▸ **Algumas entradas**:
***

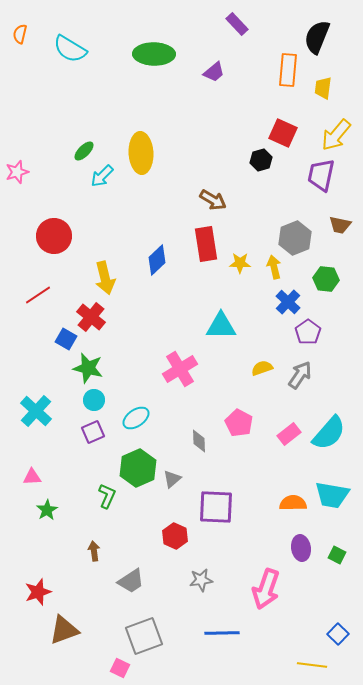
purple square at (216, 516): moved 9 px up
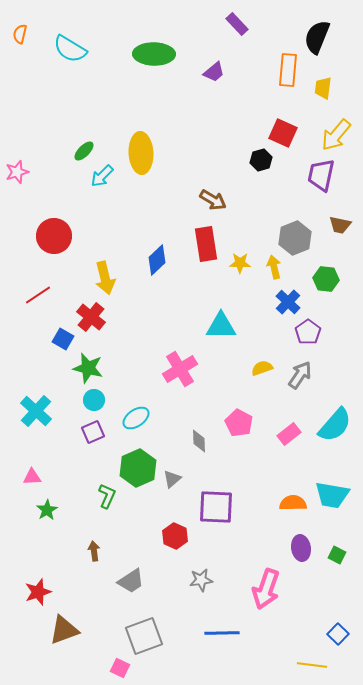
blue square at (66, 339): moved 3 px left
cyan semicircle at (329, 433): moved 6 px right, 8 px up
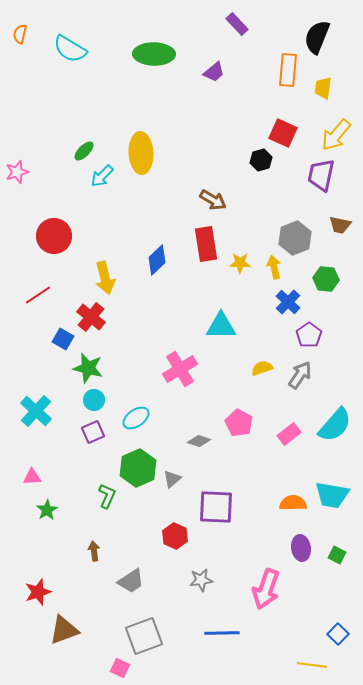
purple pentagon at (308, 332): moved 1 px right, 3 px down
gray diamond at (199, 441): rotated 70 degrees counterclockwise
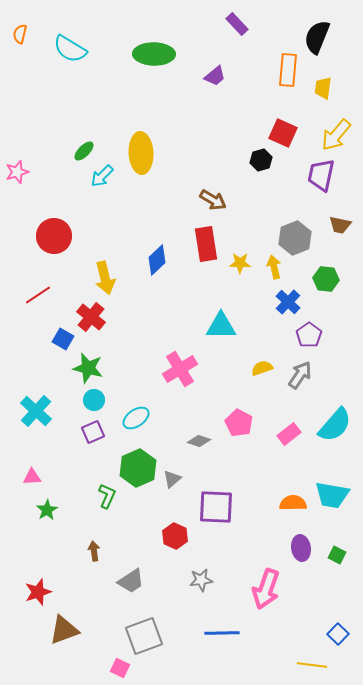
purple trapezoid at (214, 72): moved 1 px right, 4 px down
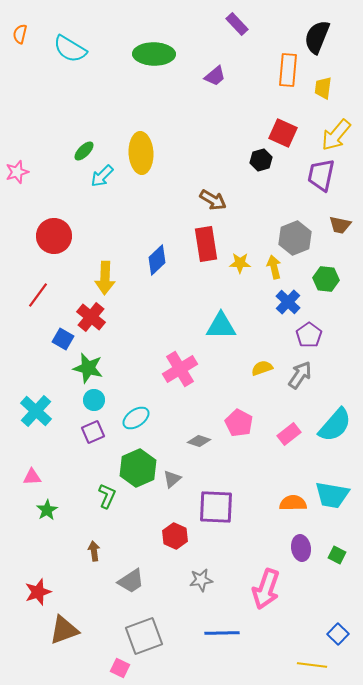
yellow arrow at (105, 278): rotated 16 degrees clockwise
red line at (38, 295): rotated 20 degrees counterclockwise
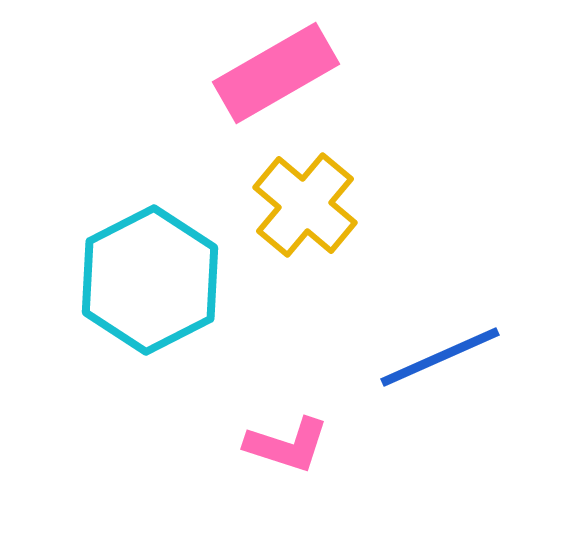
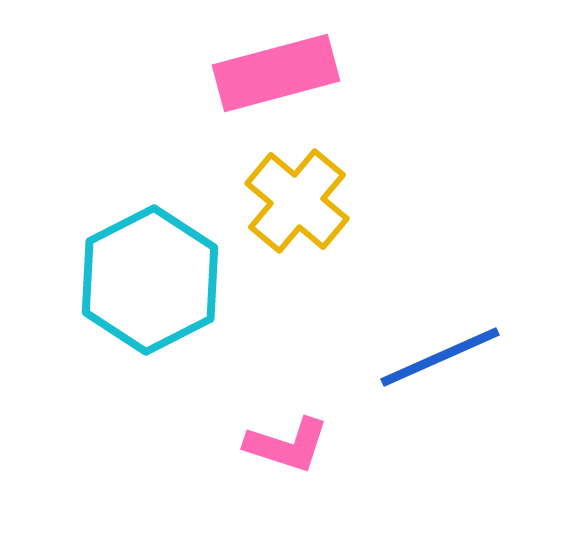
pink rectangle: rotated 15 degrees clockwise
yellow cross: moved 8 px left, 4 px up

***

Imprima as linhas de todas as entradas acima, sem alterar nenhum caractere. Deixe as imagens de fora da resposta.

▸ **Resposta ao problema**:
purple square at (216, 516): moved 9 px up
blue square at (66, 339): moved 3 px left
cyan semicircle at (329, 433): moved 6 px right, 8 px up
purple pentagon at (308, 332): moved 1 px right, 3 px down
gray diamond at (199, 441): rotated 70 degrees counterclockwise
purple trapezoid at (214, 72): moved 1 px right, 4 px down
yellow arrow at (105, 278): rotated 16 degrees clockwise
red line at (38, 295): rotated 20 degrees counterclockwise
pink rectangle: rotated 15 degrees clockwise
yellow cross: moved 8 px left, 4 px up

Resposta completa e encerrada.